Where the material below has a line containing "(459, 155) = (710, 379): green", start repeating exactly, and keep going through the line containing "(518, 133) = (855, 424): none -> yellow truck", with no other lines.

> _LISTED RECORDS_
-- Opening Marker --

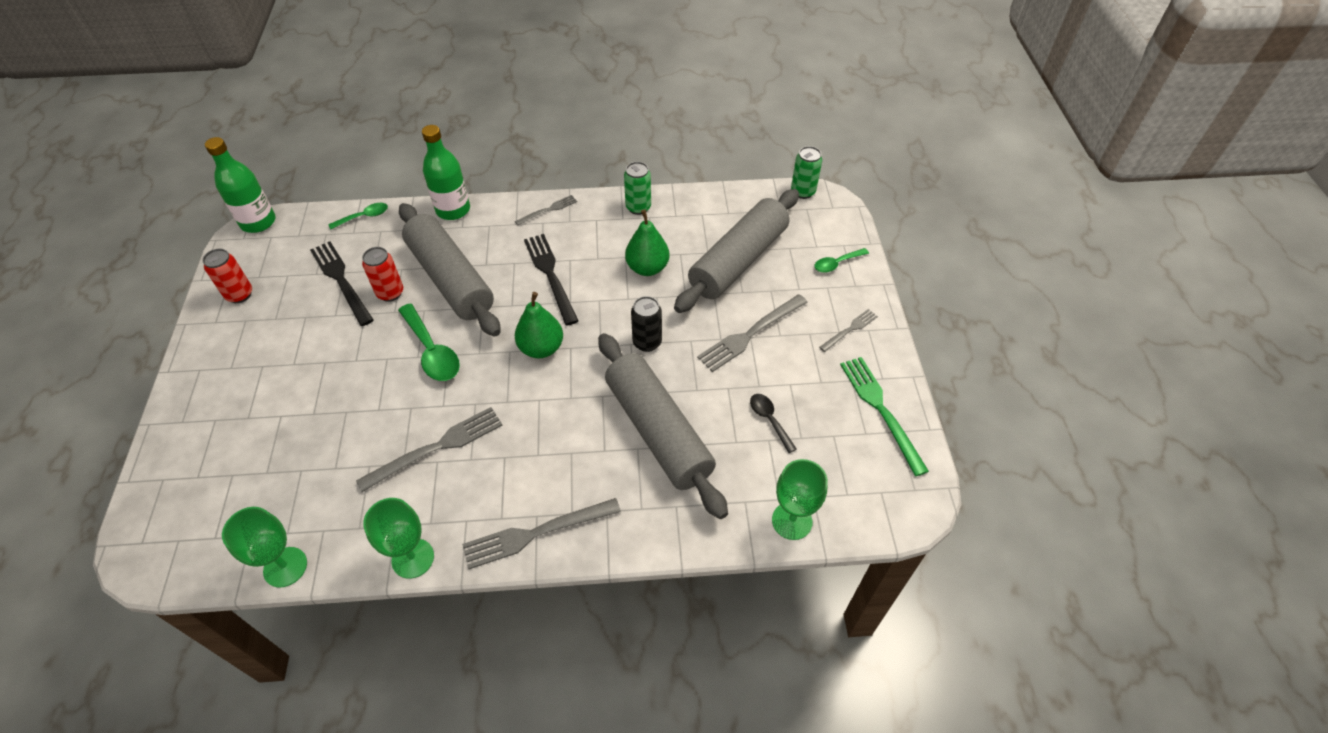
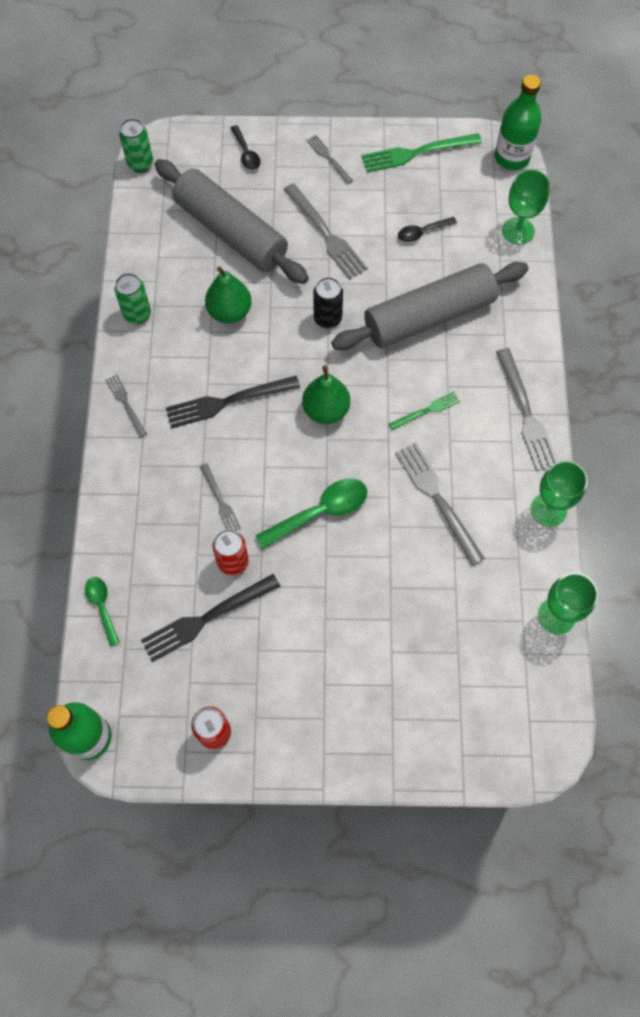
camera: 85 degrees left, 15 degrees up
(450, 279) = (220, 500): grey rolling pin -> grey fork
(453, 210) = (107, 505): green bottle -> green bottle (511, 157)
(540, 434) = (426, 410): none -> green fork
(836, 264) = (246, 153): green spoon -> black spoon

-- Closing Marker --
-- Opening Marker --

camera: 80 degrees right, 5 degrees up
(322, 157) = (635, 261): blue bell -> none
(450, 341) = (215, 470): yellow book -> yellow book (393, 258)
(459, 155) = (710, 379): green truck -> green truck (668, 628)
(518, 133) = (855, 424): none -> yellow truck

-- Closing Marker --
-- Opening Marker --

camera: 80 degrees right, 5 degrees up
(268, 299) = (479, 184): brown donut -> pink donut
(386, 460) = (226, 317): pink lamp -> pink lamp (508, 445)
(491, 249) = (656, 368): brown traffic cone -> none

-- Closing Marker --

> _TASK OUTPUT_
(459, 155) = (710, 379): green truck -> green truck (668, 628)
(518, 133) = (855, 424): none -> yellow truck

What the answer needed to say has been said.